═════ Data supplied ═════

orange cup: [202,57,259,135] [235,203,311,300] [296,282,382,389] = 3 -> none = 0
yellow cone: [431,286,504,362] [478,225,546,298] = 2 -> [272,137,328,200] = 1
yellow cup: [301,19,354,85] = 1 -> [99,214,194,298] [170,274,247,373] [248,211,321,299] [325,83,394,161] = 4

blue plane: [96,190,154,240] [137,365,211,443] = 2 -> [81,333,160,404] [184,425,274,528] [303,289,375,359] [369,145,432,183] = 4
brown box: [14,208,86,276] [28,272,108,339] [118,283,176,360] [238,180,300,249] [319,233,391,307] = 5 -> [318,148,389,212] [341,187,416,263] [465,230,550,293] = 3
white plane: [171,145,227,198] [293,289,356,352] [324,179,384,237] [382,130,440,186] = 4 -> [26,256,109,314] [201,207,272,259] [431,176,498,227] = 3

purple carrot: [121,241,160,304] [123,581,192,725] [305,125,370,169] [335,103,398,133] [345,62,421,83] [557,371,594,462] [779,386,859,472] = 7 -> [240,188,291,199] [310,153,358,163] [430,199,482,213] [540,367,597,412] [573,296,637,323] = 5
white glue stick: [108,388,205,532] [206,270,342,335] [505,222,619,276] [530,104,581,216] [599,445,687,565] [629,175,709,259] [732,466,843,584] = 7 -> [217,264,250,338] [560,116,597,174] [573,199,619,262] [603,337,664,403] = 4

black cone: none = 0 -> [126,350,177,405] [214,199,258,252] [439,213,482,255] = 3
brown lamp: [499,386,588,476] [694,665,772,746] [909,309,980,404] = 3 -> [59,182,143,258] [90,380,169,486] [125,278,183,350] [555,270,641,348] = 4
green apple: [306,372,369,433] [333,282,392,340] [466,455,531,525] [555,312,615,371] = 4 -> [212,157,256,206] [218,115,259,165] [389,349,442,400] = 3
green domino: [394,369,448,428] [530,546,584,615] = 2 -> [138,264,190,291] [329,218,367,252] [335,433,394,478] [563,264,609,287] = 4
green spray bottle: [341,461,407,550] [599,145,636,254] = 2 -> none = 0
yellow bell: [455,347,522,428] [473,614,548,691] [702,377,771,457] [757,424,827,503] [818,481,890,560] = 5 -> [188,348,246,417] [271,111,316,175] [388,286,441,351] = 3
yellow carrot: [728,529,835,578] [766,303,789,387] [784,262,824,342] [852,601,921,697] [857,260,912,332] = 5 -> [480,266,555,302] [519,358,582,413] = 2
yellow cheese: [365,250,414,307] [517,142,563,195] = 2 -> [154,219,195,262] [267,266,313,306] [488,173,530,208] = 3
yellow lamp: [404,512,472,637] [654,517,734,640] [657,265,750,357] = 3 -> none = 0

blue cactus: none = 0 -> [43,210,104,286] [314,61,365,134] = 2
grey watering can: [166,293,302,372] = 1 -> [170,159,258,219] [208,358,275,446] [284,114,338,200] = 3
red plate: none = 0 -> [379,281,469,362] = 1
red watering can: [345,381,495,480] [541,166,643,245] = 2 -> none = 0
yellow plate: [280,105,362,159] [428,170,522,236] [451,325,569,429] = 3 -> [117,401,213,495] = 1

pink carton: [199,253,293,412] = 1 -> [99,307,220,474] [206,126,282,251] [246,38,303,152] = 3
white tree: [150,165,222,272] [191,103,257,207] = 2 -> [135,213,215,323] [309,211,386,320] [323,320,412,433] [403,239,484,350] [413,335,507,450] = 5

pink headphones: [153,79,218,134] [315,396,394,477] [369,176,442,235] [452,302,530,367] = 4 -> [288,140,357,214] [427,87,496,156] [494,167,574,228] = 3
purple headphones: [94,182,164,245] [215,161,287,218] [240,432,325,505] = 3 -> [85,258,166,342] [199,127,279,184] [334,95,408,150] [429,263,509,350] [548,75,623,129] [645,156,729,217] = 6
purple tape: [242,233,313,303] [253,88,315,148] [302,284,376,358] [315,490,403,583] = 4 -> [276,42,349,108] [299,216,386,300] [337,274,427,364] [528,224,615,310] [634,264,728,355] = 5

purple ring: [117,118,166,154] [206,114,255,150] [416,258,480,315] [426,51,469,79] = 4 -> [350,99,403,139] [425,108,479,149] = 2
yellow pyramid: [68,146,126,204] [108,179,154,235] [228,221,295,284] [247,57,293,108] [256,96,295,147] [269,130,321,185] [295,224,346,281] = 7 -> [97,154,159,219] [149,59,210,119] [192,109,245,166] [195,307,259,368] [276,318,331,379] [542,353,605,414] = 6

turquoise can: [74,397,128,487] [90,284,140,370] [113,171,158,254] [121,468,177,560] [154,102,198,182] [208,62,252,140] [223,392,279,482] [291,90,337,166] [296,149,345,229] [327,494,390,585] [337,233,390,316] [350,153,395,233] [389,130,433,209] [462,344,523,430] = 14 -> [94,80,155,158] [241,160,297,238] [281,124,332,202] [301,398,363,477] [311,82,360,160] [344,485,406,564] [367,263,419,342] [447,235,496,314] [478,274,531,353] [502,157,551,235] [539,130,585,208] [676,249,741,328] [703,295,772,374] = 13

═════

**Task directions:** Go back to the data above and please quote exactly, and only, the lines from the line with "yellow cheese: [365,250,414,307]" through its last line.

**Your solution:**
yellow cheese: [365,250,414,307] [517,142,563,195] = 2 -> [154,219,195,262] [267,266,313,306] [488,173,530,208] = 3
yellow lamp: [404,512,472,637] [654,517,734,640] [657,265,750,357] = 3 -> none = 0

blue cactus: none = 0 -> [43,210,104,286] [314,61,365,134] = 2
grey watering can: [166,293,302,372] = 1 -> [170,159,258,219] [208,358,275,446] [284,114,338,200] = 3
red plate: none = 0 -> [379,281,469,362] = 1
red watering can: [345,381,495,480] [541,166,643,245] = 2 -> none = 0
yellow plate: [280,105,362,159] [428,170,522,236] [451,325,569,429] = 3 -> [117,401,213,495] = 1

pink carton: [199,253,293,412] = 1 -> [99,307,220,474] [206,126,282,251] [246,38,303,152] = 3
white tree: [150,165,222,272] [191,103,257,207] = 2 -> [135,213,215,323] [309,211,386,320] [323,320,412,433] [403,239,484,350] [413,335,507,450] = 5

pink headphones: [153,79,218,134] [315,396,394,477] [369,176,442,235] [452,302,530,367] = 4 -> [288,140,357,214] [427,87,496,156] [494,167,574,228] = 3
purple headphones: [94,182,164,245] [215,161,287,218] [240,432,325,505] = 3 -> [85,258,166,342] [199,127,279,184] [334,95,408,150] [429,263,509,350] [548,75,623,129] [645,156,729,217] = 6
purple tape: [242,233,313,303] [253,88,315,148] [302,284,376,358] [315,490,403,583] = 4 -> [276,42,349,108] [299,216,386,300] [337,274,427,364] [528,224,615,310] [634,264,728,355] = 5

purple ring: [117,118,166,154] [206,114,255,150] [416,258,480,315] [426,51,469,79] = 4 -> [350,99,403,139] [425,108,479,149] = 2
yellow pyramid: [68,146,126,204] [108,179,154,235] [228,221,295,284] [247,57,293,108] [256,96,295,147] [269,130,321,185] [295,224,346,281] = 7 -> [97,154,159,219] [149,59,210,119] [192,109,245,166] [195,307,259,368] [276,318,331,379] [542,353,605,414] = 6

turquoise can: [74,397,128,487] [90,284,140,370] [113,171,158,254] [121,468,177,560] [154,102,198,182] [208,62,252,140] [223,392,279,482] [291,90,337,166] [296,149,345,229] [327,494,390,585] [337,233,390,316] [350,153,395,233] [389,130,433,209] [462,344,523,430] = 14 -> [94,80,155,158] [241,160,297,238] [281,124,332,202] [301,398,363,477] [311,82,360,160] [344,485,406,564] [367,263,419,342] [447,235,496,314] [478,274,531,353] [502,157,551,235] [539,130,585,208] [676,249,741,328] [703,295,772,374] = 13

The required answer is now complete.